'''

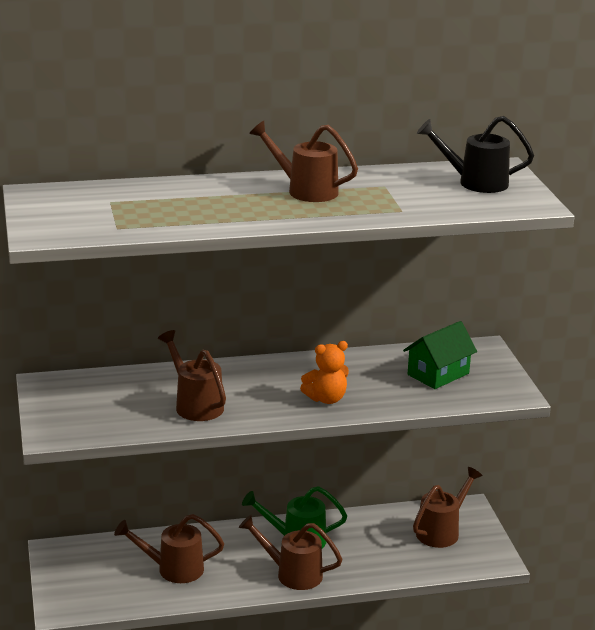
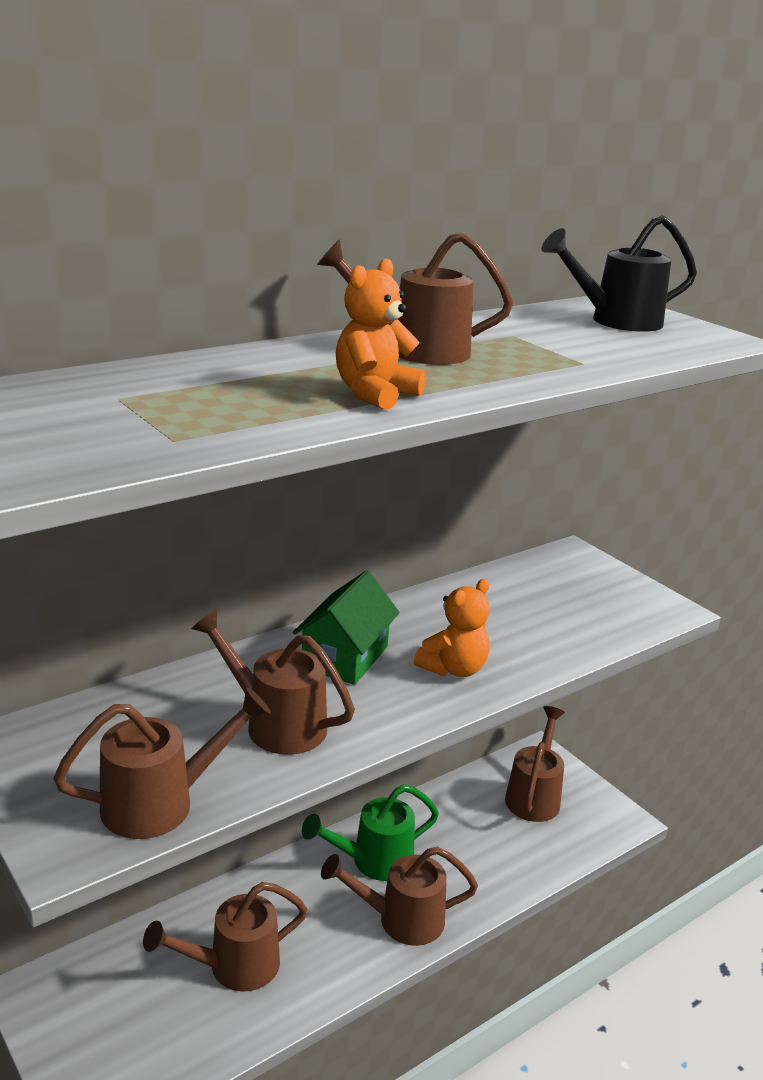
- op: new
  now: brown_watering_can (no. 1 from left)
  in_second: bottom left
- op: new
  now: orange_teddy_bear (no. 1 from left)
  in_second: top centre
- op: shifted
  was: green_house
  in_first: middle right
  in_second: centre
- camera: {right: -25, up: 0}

'''

• [Work required]: Pictures are to be left out; please print the rest of the records above word for word.

• [Answer section]:
- op: new
  now: brown_watering_can (no. 1 from left)
  in_second: bottom left
- op: new
  now: orange_teddy_bear (no. 1 from left)
  in_second: top centre
- op: shifted
  was: green_house
  in_first: middle right
  in_second: centre
- camera: {right: -25, up: 0}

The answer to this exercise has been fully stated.